• _What to work on_:
Below this line are records; write out exactly the lines from the one containing "(445,387,550,576) to (281,333,336,414)" through the one containing "(115,400,210,458) to (268,249,313,306)", with the pictures left out.

[Colored object listings]
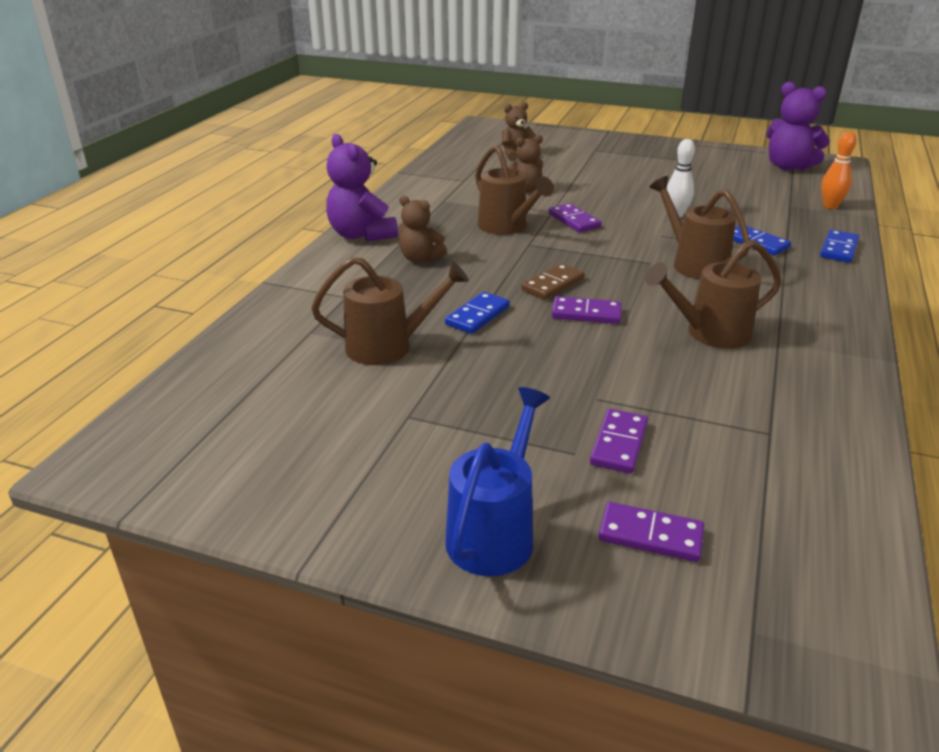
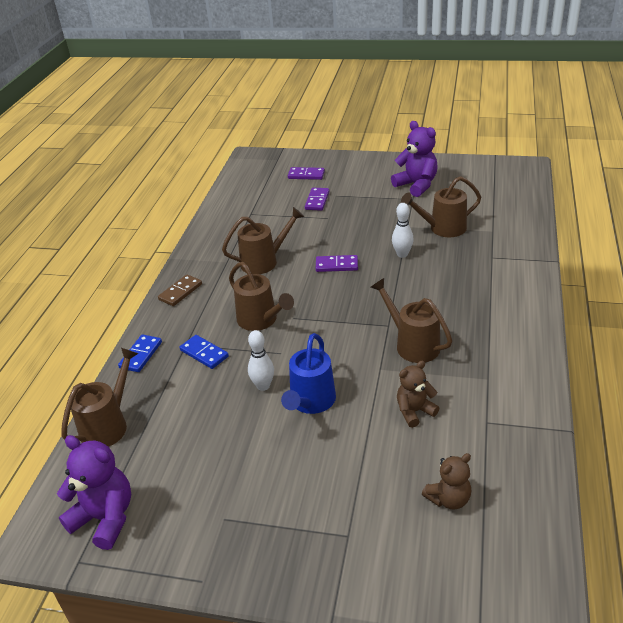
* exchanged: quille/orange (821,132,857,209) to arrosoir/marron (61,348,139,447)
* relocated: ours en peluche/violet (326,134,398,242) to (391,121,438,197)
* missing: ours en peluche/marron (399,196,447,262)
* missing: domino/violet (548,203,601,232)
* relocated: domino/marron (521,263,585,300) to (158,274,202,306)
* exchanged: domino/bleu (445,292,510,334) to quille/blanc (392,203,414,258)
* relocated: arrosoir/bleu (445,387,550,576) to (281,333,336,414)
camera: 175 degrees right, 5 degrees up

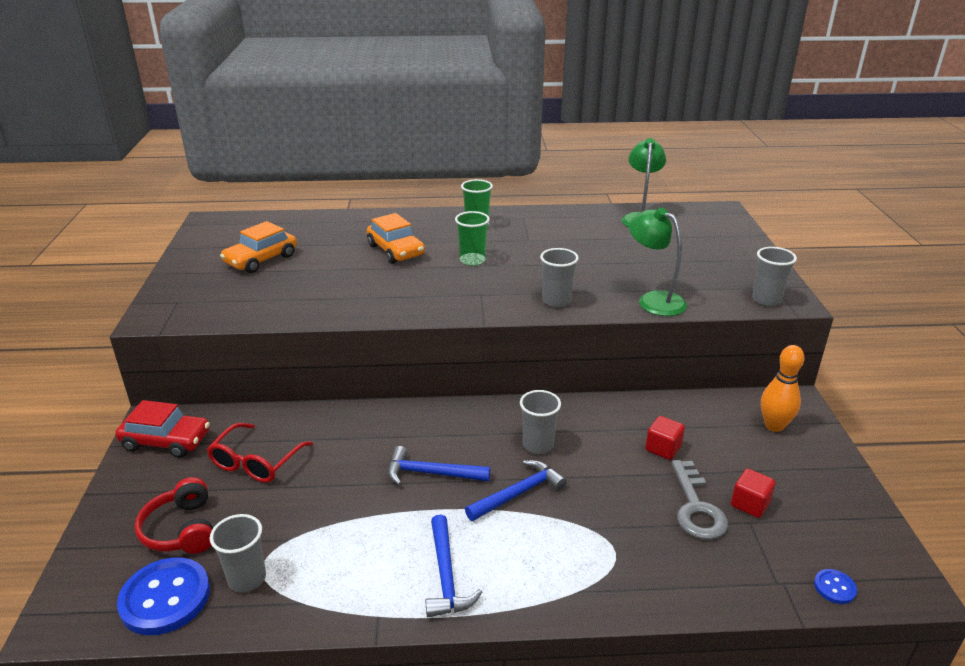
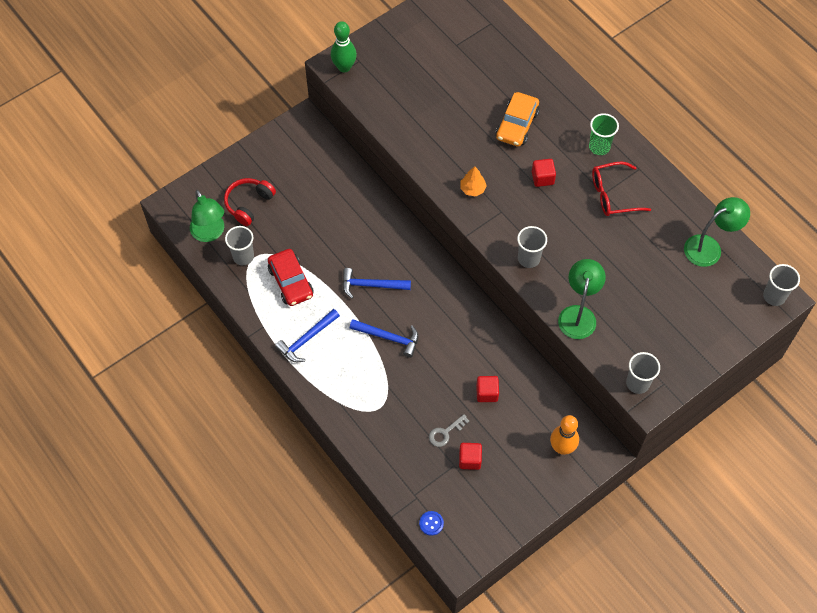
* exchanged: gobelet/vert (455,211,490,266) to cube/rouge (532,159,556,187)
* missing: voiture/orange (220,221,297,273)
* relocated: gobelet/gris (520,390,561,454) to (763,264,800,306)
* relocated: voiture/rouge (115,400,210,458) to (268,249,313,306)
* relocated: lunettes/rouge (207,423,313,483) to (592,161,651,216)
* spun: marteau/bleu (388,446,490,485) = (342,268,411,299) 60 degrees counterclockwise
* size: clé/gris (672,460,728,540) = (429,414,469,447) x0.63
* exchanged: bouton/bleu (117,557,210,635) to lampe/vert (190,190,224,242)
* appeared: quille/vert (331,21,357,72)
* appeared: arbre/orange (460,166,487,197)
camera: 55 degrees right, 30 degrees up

• _Finished exercise_:
* relocated: arrosoir/bleu (445,387,550,576) to (281,333,336,414)
camera: 175 degrees right, 5 degrees up

* exchanged: gobelet/vert (455,211,490,266) to cube/rouge (532,159,556,187)
* missing: voiture/orange (220,221,297,273)
* relocated: gobelet/gris (520,390,561,454) to (763,264,800,306)
* relocated: voiture/rouge (115,400,210,458) to (268,249,313,306)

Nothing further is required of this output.